If a line of the records contains the word "cafe", list it.

Graphic revision entries
----------
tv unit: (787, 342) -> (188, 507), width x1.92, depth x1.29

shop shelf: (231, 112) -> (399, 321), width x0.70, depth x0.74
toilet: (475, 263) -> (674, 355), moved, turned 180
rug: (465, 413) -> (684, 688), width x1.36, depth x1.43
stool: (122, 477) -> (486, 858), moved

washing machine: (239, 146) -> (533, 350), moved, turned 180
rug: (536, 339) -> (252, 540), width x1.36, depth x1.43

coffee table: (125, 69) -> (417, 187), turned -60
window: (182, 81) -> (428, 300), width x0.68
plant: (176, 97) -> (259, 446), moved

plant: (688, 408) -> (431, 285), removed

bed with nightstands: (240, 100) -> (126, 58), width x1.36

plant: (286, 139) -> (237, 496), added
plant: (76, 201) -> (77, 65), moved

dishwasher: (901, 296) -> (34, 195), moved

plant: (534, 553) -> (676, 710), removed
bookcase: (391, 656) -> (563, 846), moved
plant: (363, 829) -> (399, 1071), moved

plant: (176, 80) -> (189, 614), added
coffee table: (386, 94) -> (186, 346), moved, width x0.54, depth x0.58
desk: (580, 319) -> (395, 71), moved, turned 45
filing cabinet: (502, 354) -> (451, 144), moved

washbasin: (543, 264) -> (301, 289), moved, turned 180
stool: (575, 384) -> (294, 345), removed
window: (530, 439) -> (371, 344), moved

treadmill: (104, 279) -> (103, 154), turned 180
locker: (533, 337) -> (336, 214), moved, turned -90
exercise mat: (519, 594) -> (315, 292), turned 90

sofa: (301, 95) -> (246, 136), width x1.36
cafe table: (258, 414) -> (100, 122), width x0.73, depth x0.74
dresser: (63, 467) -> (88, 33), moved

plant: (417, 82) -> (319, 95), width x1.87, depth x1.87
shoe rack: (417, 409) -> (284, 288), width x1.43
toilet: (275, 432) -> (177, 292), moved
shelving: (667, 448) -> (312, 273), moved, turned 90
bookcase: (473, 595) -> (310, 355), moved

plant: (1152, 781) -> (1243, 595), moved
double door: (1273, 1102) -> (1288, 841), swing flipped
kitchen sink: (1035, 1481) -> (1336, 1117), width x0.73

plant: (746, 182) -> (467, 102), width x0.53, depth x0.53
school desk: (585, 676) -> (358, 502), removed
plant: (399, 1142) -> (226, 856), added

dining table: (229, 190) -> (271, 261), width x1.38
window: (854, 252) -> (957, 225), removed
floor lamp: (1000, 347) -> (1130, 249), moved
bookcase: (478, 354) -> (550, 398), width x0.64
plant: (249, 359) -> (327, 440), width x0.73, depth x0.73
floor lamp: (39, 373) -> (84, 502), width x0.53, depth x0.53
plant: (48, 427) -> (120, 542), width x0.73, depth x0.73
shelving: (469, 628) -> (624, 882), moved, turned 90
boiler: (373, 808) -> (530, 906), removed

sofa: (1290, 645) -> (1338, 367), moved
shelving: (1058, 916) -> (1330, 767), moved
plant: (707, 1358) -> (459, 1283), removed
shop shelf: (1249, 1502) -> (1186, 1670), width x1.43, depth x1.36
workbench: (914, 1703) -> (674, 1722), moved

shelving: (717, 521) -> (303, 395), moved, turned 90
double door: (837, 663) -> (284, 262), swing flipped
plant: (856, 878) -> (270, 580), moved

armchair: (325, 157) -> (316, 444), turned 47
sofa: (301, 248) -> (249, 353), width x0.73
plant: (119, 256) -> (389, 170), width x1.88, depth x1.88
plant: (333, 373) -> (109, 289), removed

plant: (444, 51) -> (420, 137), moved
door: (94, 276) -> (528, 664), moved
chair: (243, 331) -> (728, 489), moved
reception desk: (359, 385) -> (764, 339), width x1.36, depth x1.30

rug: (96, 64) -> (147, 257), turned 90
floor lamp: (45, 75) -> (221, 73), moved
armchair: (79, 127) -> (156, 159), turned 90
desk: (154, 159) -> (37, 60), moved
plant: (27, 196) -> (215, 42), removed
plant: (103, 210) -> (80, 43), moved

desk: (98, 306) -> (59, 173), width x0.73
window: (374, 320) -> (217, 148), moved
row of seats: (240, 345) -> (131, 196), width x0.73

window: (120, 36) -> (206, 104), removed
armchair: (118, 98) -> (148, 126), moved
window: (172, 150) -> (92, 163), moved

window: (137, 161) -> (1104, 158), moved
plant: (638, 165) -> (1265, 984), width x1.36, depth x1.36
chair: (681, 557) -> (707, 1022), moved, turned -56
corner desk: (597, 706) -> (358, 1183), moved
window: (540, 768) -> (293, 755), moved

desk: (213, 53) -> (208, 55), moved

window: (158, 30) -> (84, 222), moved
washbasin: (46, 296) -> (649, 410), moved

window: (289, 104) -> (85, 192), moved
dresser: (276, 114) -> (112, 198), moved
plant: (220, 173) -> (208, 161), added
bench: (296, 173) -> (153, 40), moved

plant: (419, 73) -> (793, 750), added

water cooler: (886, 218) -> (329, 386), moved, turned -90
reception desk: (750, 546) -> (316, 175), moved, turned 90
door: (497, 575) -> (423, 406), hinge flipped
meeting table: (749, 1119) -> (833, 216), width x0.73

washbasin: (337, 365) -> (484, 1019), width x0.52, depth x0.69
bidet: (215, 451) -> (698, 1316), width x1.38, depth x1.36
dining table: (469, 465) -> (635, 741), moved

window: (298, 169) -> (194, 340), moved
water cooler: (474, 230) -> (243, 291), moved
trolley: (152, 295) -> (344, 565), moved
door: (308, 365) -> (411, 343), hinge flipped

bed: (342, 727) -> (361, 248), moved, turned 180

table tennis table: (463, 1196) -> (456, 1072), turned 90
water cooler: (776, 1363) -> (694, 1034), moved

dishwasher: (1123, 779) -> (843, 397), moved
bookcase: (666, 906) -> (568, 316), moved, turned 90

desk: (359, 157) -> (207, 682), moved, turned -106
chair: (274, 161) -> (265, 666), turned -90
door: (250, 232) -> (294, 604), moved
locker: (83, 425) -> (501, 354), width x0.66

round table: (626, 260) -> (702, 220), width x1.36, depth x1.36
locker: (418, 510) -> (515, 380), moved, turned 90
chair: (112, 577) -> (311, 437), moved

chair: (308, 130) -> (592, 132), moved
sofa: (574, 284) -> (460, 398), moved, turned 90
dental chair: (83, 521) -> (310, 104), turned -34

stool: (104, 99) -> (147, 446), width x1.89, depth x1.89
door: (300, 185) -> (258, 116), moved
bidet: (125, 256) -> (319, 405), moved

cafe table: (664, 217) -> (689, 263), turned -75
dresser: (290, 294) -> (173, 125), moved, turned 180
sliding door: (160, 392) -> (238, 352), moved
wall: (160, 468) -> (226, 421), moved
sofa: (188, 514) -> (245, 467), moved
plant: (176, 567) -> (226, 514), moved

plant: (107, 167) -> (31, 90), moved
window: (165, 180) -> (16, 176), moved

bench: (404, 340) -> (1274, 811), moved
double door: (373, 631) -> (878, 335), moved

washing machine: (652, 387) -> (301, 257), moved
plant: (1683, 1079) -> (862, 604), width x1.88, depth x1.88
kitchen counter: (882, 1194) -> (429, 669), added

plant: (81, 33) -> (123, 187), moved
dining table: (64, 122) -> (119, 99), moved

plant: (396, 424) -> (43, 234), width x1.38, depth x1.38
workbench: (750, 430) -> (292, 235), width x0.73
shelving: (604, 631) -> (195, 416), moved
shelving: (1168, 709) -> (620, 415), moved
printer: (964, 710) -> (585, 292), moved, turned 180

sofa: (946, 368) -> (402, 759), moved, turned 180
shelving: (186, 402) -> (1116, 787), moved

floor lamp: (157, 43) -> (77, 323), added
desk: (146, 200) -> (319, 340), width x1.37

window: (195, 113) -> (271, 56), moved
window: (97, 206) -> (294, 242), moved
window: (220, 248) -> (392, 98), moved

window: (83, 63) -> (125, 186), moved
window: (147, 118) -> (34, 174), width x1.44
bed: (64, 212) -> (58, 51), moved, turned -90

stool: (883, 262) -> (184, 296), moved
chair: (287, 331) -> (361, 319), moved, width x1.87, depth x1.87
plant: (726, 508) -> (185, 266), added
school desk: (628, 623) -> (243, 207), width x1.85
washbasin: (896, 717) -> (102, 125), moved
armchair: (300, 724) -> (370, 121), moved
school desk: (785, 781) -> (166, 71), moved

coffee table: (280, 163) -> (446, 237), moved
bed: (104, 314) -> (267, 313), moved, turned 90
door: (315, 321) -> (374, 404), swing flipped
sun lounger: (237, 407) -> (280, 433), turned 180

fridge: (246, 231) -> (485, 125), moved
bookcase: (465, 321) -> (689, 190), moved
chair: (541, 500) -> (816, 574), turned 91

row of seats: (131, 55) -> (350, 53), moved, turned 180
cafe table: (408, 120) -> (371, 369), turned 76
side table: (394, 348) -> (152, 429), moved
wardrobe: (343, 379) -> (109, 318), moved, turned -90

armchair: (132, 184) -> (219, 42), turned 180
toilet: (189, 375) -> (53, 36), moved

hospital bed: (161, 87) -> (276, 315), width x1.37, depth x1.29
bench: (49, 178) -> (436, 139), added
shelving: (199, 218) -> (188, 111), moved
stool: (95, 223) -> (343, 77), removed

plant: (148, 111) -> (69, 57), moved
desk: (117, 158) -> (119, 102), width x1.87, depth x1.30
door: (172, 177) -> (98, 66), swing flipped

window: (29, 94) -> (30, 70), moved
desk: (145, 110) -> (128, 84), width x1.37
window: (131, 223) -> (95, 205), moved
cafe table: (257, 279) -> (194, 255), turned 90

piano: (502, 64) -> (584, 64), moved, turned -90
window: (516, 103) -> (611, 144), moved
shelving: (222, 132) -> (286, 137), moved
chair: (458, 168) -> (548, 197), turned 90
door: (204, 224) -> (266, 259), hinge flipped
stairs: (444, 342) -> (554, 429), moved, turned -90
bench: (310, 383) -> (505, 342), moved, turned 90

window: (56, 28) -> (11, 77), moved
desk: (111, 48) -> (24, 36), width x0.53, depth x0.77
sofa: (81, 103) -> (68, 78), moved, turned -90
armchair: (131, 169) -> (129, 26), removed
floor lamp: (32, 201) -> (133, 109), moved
----------
▸ **Your solution**
cafe table: (258, 414) -> (100, 122), width x0.73, depth x0.74
cafe table: (664, 217) -> (689, 263), turned -75
cafe table: (408, 120) -> (371, 369), turned 76
cafe table: (257, 279) -> (194, 255), turned 90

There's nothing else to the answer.